╭─ ENTRIES

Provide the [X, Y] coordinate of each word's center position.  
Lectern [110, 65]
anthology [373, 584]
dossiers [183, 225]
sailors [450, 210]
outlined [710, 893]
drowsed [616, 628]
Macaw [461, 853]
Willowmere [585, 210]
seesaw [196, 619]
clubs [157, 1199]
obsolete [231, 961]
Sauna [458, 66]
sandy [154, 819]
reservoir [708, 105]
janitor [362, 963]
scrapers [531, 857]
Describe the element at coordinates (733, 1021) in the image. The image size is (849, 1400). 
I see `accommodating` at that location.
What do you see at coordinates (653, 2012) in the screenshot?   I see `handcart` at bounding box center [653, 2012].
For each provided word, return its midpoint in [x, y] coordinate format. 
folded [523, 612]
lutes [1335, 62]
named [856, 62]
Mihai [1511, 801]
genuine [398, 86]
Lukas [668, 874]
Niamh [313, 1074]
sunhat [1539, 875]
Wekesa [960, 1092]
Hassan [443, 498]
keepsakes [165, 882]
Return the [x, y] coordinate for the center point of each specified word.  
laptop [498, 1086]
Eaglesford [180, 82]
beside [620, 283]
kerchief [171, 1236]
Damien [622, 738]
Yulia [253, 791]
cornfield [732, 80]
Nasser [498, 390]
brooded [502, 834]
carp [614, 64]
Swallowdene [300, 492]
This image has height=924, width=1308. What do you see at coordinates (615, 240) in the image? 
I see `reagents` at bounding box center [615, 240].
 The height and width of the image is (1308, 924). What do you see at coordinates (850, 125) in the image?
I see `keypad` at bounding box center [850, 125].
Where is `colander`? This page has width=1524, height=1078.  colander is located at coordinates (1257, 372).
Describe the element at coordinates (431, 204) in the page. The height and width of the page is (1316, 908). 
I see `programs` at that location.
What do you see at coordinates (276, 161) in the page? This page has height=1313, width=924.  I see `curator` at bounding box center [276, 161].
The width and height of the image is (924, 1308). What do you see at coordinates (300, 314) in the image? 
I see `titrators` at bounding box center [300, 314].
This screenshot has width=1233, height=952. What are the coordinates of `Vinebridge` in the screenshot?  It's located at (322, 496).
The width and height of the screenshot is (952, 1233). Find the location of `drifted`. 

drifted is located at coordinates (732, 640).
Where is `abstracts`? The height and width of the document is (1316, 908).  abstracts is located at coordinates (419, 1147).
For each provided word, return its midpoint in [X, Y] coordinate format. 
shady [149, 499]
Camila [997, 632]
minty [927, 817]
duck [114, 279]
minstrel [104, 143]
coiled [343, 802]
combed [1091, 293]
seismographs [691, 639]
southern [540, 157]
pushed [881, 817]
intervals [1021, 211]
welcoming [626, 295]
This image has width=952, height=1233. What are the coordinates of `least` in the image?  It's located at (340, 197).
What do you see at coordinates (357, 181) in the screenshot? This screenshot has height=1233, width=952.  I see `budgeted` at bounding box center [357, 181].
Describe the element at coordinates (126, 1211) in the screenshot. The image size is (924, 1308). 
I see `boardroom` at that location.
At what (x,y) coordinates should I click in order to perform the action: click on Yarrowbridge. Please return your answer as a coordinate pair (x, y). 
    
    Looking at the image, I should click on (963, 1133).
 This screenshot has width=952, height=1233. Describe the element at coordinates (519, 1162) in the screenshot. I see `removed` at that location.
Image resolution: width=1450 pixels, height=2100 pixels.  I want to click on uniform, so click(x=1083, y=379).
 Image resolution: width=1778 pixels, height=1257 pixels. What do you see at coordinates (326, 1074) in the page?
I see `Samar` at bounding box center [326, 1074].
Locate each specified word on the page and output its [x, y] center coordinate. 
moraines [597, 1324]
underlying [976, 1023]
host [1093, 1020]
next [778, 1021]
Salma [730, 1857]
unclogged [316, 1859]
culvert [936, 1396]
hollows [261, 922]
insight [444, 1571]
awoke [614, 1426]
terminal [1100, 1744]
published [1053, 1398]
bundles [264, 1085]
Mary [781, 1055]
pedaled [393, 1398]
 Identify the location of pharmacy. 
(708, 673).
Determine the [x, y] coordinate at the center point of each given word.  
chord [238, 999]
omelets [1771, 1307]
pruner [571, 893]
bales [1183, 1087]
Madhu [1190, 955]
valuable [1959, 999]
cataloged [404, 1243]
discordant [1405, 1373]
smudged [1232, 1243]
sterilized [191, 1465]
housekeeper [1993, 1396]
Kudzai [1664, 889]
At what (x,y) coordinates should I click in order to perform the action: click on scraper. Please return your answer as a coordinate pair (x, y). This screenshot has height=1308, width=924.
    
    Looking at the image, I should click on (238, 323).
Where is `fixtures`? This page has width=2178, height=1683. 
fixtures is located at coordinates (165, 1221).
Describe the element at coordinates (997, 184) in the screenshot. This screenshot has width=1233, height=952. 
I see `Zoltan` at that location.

╰─

▶ JOB: Copy all of the rows above word for word.

▶ CORRECT RESPONSE:
Provide the [X, Y] coordinate of each word's center position.  
Lectern [110, 65]
anthology [373, 584]
dossiers [183, 225]
sailors [450, 210]
outlined [710, 893]
drowsed [616, 628]
Macaw [461, 853]
Willowmere [585, 210]
seesaw [196, 619]
clubs [157, 1199]
obsolete [231, 961]
Sauna [458, 66]
sandy [154, 819]
reservoir [708, 105]
janitor [362, 963]
scrapers [531, 857]
Describe the element at coordinates (733, 1021) in the image. The image size is (849, 1400). 
I see `accommodating` at that location.
What do you see at coordinates (653, 2012) in the screenshot?   I see `handcart` at bounding box center [653, 2012].
For each provided word, return its midpoint in [x, y] coordinate format. 
folded [523, 612]
lutes [1335, 62]
named [856, 62]
Mihai [1511, 801]
genuine [398, 86]
Lukas [668, 874]
Niamh [313, 1074]
sunhat [1539, 875]
Wekesa [960, 1092]
Hassan [443, 498]
keepsakes [165, 882]
Return the [x, y] coordinate for the center point of each specified word.  
laptop [498, 1086]
Eaglesford [180, 82]
beside [620, 283]
kerchief [171, 1236]
Damien [622, 738]
Yulia [253, 791]
cornfield [732, 80]
Nasser [498, 390]
brooded [502, 834]
carp [614, 64]
Swallowdene [300, 492]
This image has height=924, width=1308. What do you see at coordinates (615, 240) in the image? 
I see `reagents` at bounding box center [615, 240].
 The height and width of the image is (1308, 924). What do you see at coordinates (850, 125) in the image?
I see `keypad` at bounding box center [850, 125].
Where is `colander`? This page has width=1524, height=1078.  colander is located at coordinates (1257, 372).
Describe the element at coordinates (431, 204) in the page. The height and width of the page is (1316, 908). 
I see `programs` at that location.
What do you see at coordinates (276, 161) in the page? This page has height=1313, width=924.  I see `curator` at bounding box center [276, 161].
The width and height of the image is (924, 1308). What do you see at coordinates (300, 314) in the image? 
I see `titrators` at bounding box center [300, 314].
This screenshot has width=1233, height=952. What are the coordinates of `Vinebridge` in the screenshot?  It's located at (322, 496).
The width and height of the screenshot is (952, 1233). Find the location of `drifted`. 

drifted is located at coordinates (732, 640).
Where is `abstracts`? The height and width of the document is (1316, 908).  abstracts is located at coordinates (419, 1147).
For each provided word, return its midpoint in [X, Y] coordinate format. 
shady [149, 499]
Camila [997, 632]
minty [927, 817]
duck [114, 279]
minstrel [104, 143]
coiled [343, 802]
combed [1091, 293]
seismographs [691, 639]
southern [540, 157]
pushed [881, 817]
intervals [1021, 211]
welcoming [626, 295]
This image has width=952, height=1233. What are the coordinates of `least` in the image?  It's located at (340, 197).
What do you see at coordinates (357, 181) in the screenshot? This screenshot has height=1233, width=952.  I see `budgeted` at bounding box center [357, 181].
Describe the element at coordinates (126, 1211) in the screenshot. The image size is (924, 1308). 
I see `boardroom` at that location.
At what (x,y) coordinates should I click in order to perform the action: click on Yarrowbridge. Please return your answer as a coordinate pair (x, y). 
    
    Looking at the image, I should click on (963, 1133).
 This screenshot has width=952, height=1233. Describe the element at coordinates (519, 1162) in the screenshot. I see `removed` at that location.
Image resolution: width=1450 pixels, height=2100 pixels.  I want to click on uniform, so click(x=1083, y=379).
 Image resolution: width=1778 pixels, height=1257 pixels. What do you see at coordinates (326, 1074) in the page?
I see `Samar` at bounding box center [326, 1074].
Locate each specified word on the page and output its [x, y] center coordinate. 
moraines [597, 1324]
underlying [976, 1023]
host [1093, 1020]
next [778, 1021]
Salma [730, 1857]
unclogged [316, 1859]
culvert [936, 1396]
hollows [261, 922]
insight [444, 1571]
awoke [614, 1426]
terminal [1100, 1744]
published [1053, 1398]
bundles [264, 1085]
Mary [781, 1055]
pedaled [393, 1398]
 Identify the location of pharmacy. 
(708, 673).
Determine the [x, y] coordinate at the center point of each given word.  
chord [238, 999]
omelets [1771, 1307]
pruner [571, 893]
bales [1183, 1087]
Madhu [1190, 955]
valuable [1959, 999]
cataloged [404, 1243]
discordant [1405, 1373]
smudged [1232, 1243]
sterilized [191, 1465]
housekeeper [1993, 1396]
Kudzai [1664, 889]
At what (x,y) coordinates should I click in order to perform the action: click on scraper. Please return your answer as a coordinate pair (x, y). This screenshot has height=1308, width=924.
    
    Looking at the image, I should click on (238, 323).
Where is `fixtures`? This page has width=2178, height=1683. 
fixtures is located at coordinates (165, 1221).
Describe the element at coordinates (997, 184) in the screenshot. This screenshot has width=1233, height=952. 
I see `Zoltan` at that location.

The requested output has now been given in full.